**DIRECTIONS:**
The required output is the stretch from the line containing "D6: schottky (A" through the line containing "U4: TLP281 -> SFH615" in the records below, unaltered and with no pictures.

*** Opening RECORDS TO PROCESS ***

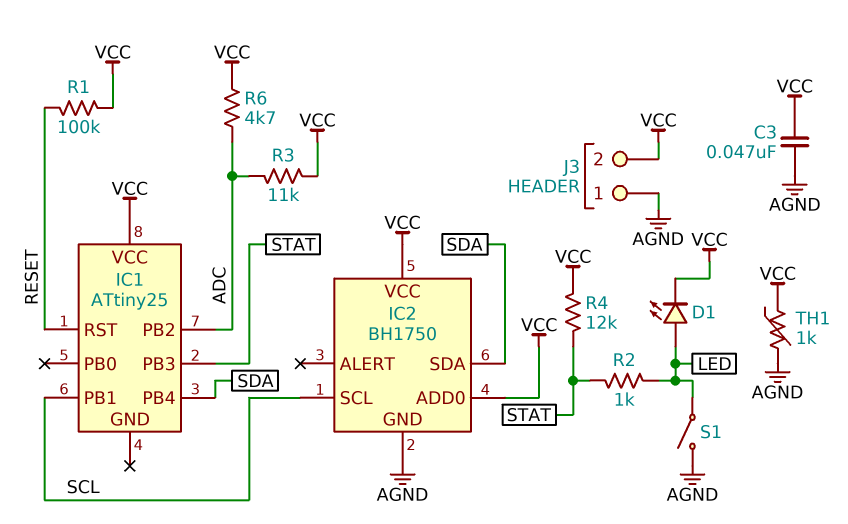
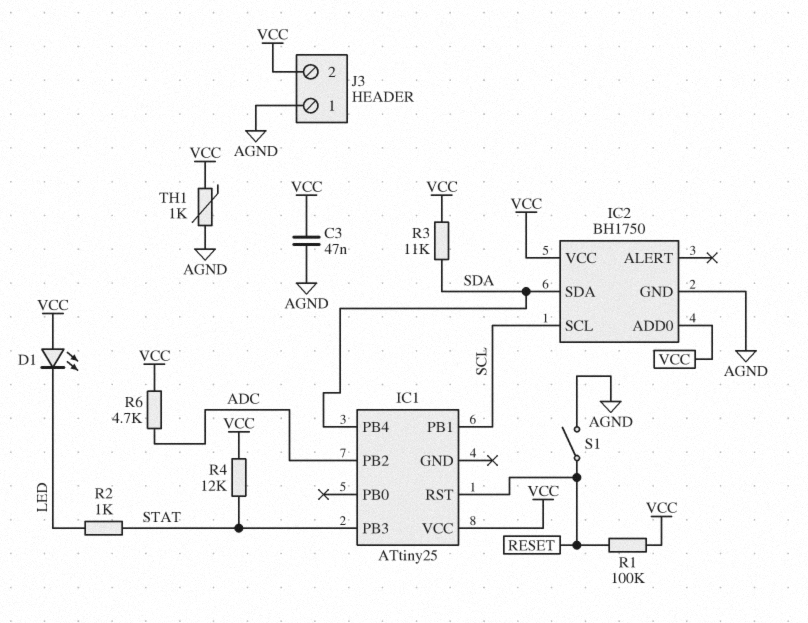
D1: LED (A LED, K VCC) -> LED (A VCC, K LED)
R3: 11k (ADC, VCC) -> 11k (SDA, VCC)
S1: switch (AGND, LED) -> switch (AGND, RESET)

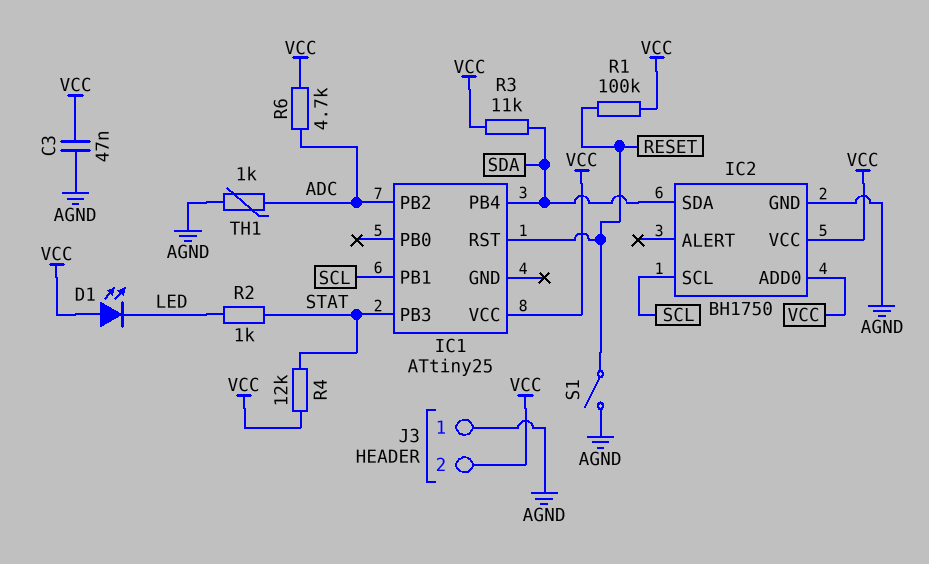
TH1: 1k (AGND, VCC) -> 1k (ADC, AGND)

*** Closing RECORDS TO PROCESS ***
*** Opening RECORDS TO PROCESS ***

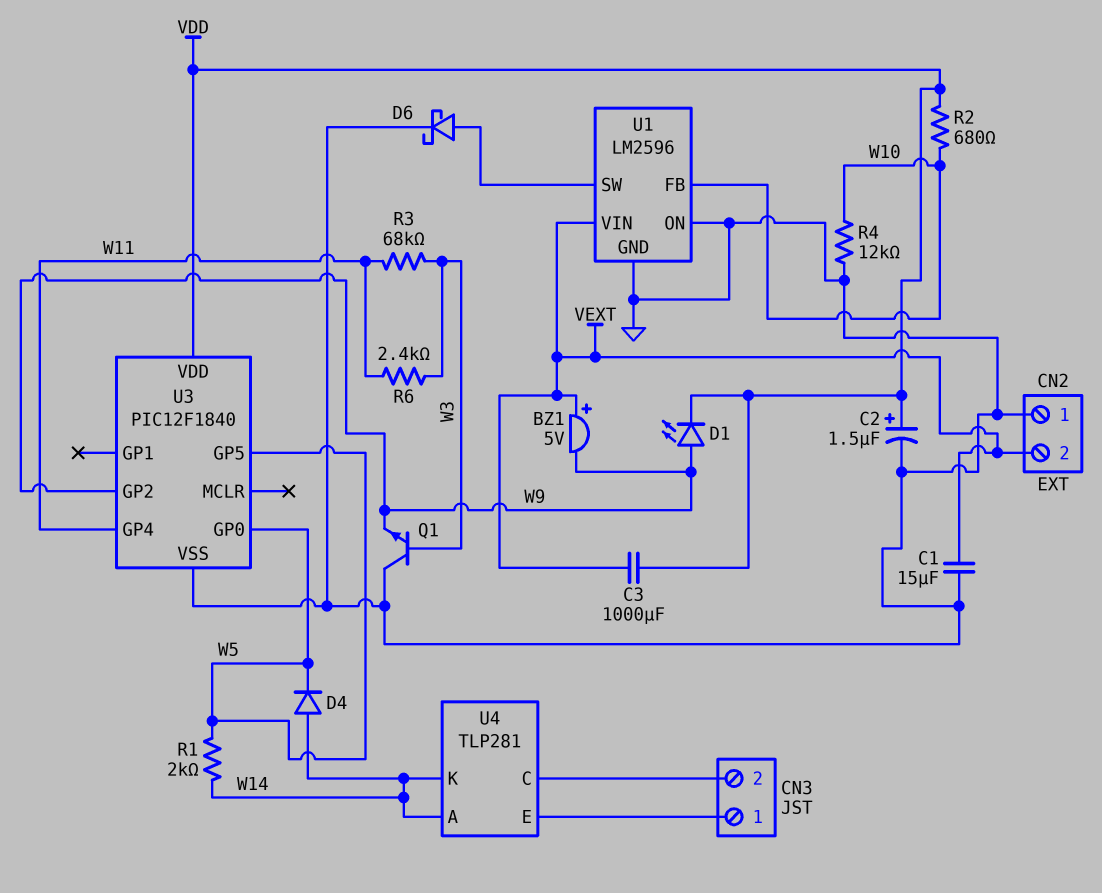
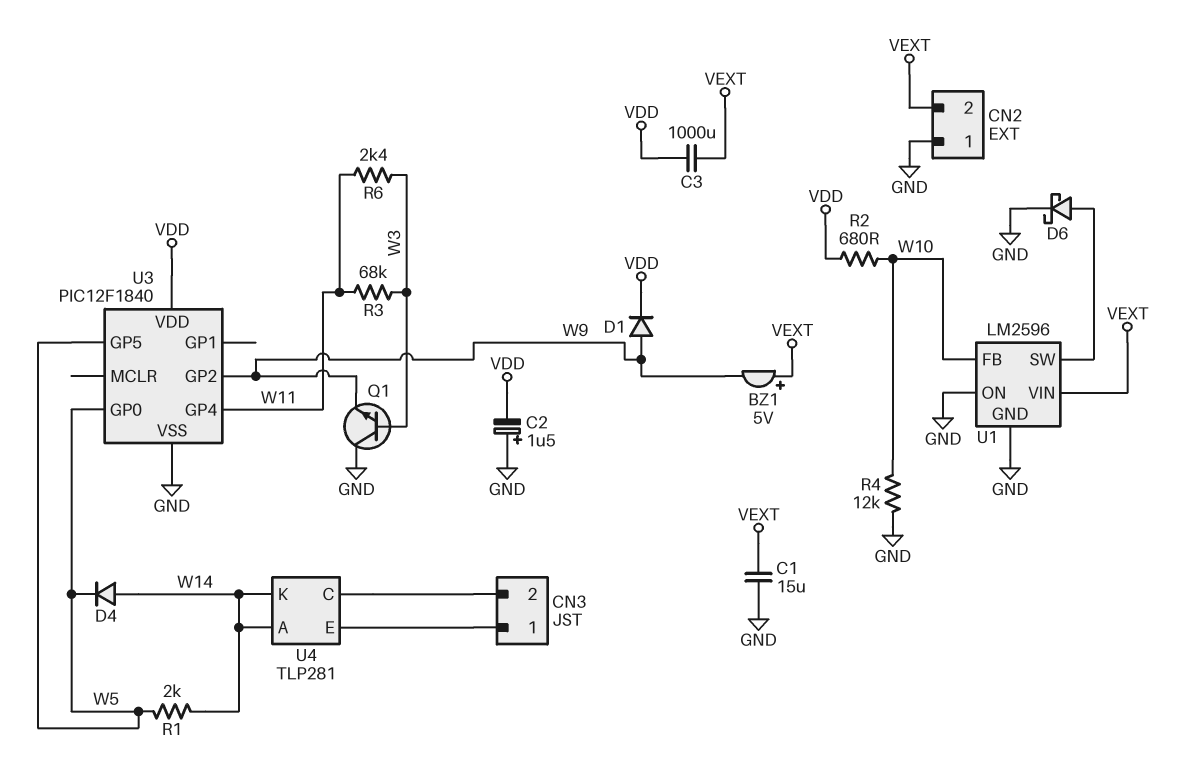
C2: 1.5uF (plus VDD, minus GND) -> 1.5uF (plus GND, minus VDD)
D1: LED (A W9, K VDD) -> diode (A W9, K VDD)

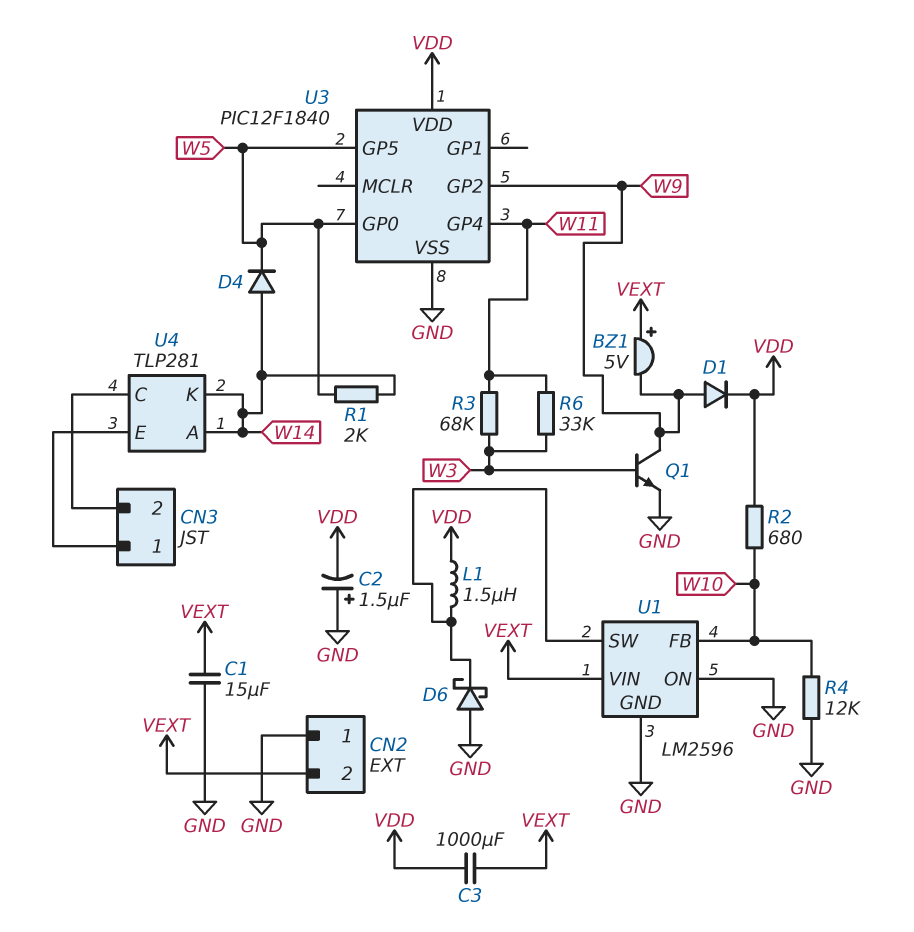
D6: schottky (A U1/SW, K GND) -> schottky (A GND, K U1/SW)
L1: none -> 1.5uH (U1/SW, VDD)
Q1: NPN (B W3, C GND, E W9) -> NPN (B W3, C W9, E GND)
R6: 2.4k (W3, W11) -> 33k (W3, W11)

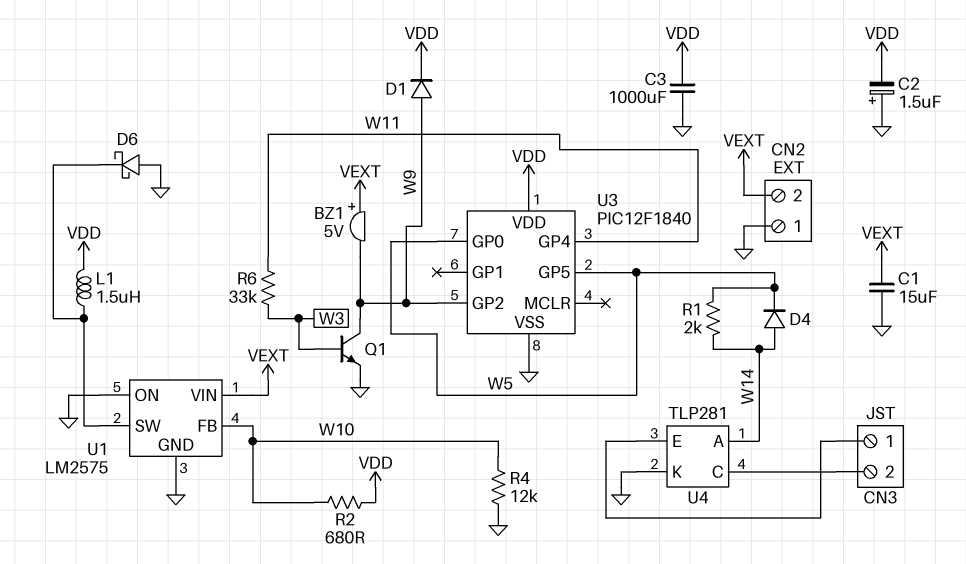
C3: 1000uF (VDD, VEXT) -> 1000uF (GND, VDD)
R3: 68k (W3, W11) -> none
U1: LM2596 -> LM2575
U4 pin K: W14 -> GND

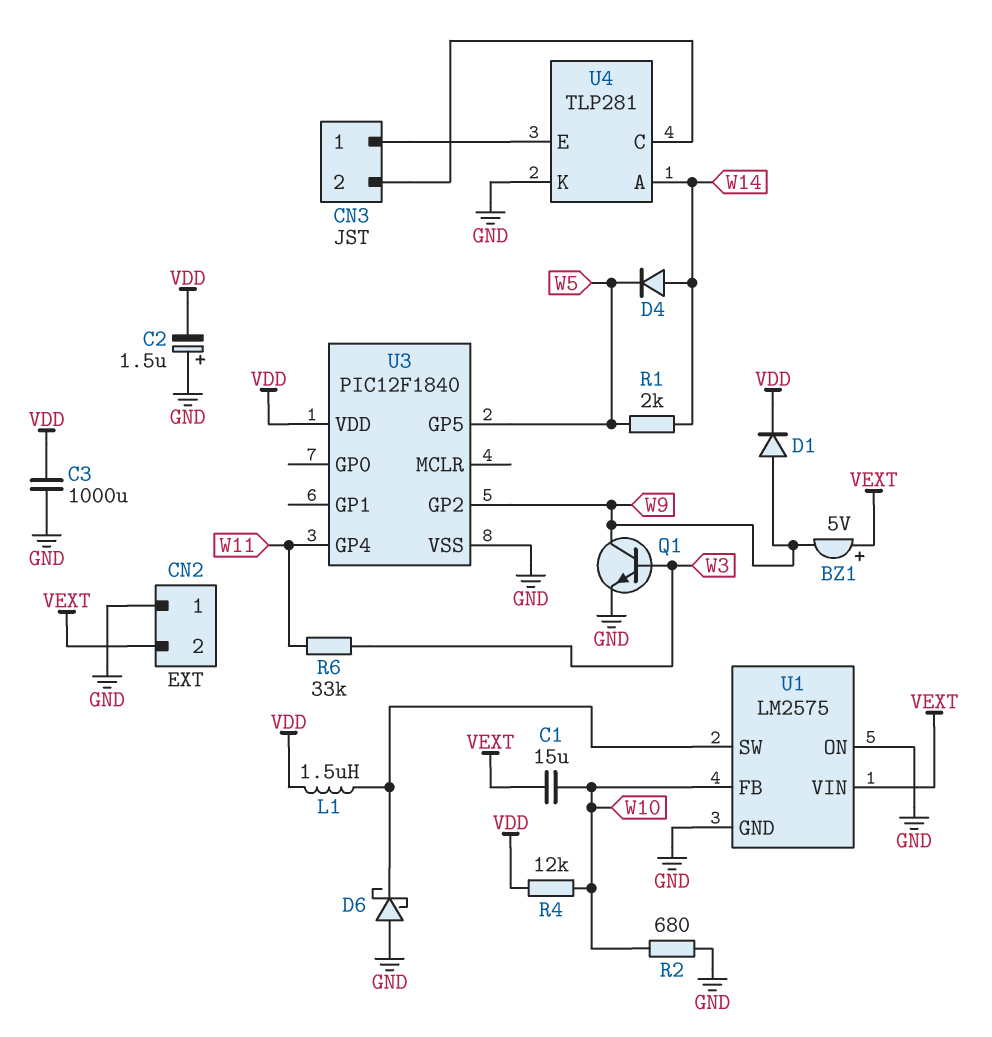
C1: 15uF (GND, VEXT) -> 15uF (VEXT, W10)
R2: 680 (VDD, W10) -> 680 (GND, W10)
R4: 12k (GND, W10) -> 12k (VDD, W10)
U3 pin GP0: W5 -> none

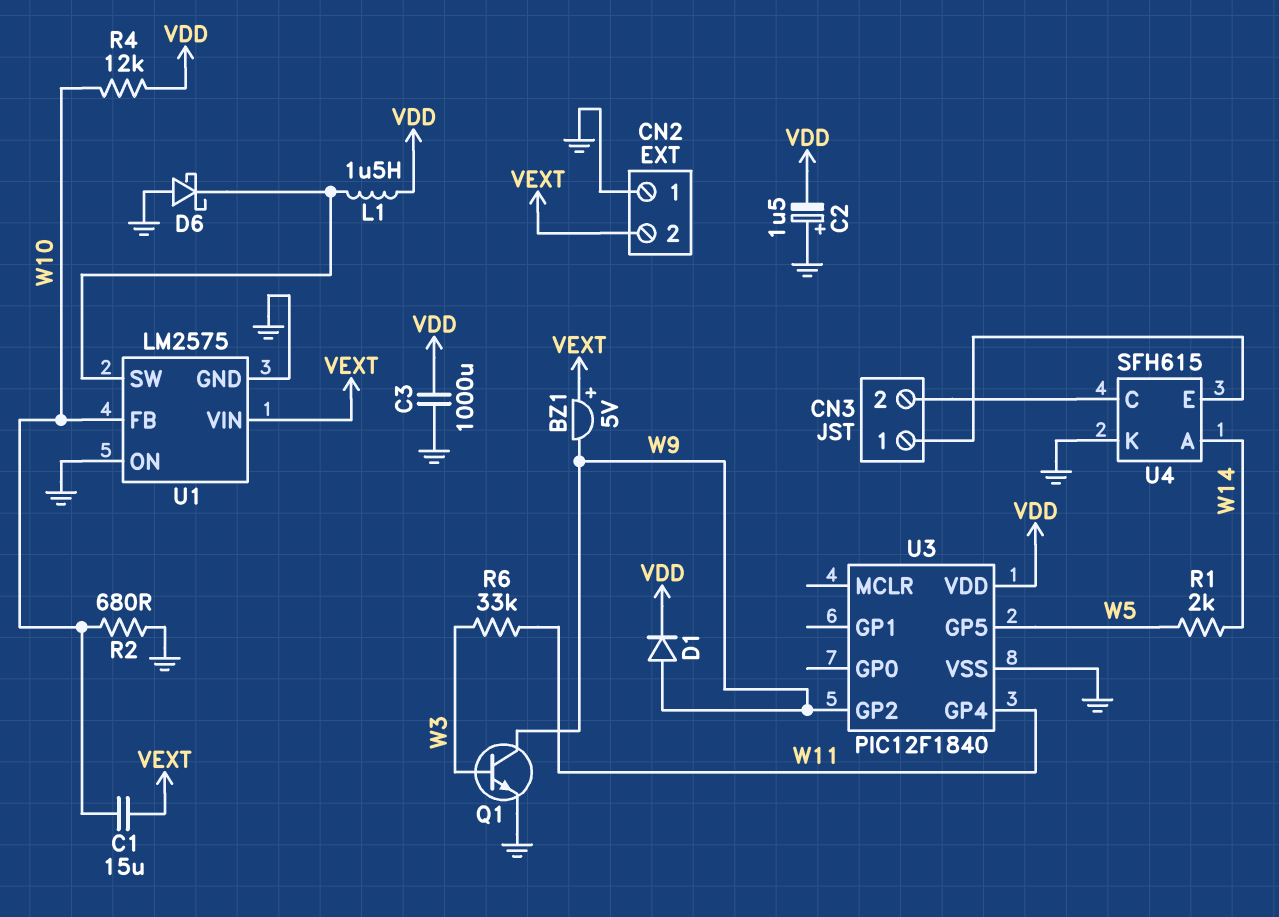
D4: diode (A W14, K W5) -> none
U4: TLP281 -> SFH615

*** Closing RECORDS TO PROCESS ***

**YOUR SOLUTION:**
D6: schottky (A U1/SW, K GND) -> schottky (A GND, K U1/SW)
L1: none -> 1.5uH (U1/SW, VDD)
Q1: NPN (B W3, C GND, E W9) -> NPN (B W3, C W9, E GND)
R6: 2.4k (W3, W11) -> 33k (W3, W11)

C3: 1000uF (VDD, VEXT) -> 1000uF (GND, VDD)
R3: 68k (W3, W11) -> none
U1: LM2596 -> LM2575
U4 pin K: W14 -> GND

C1: 15uF (GND, VEXT) -> 15uF (VEXT, W10)
R2: 680 (VDD, W10) -> 680 (GND, W10)
R4: 12k (GND, W10) -> 12k (VDD, W10)
U3 pin GP0: W5 -> none

D4: diode (A W14, K W5) -> none
U4: TLP281 -> SFH615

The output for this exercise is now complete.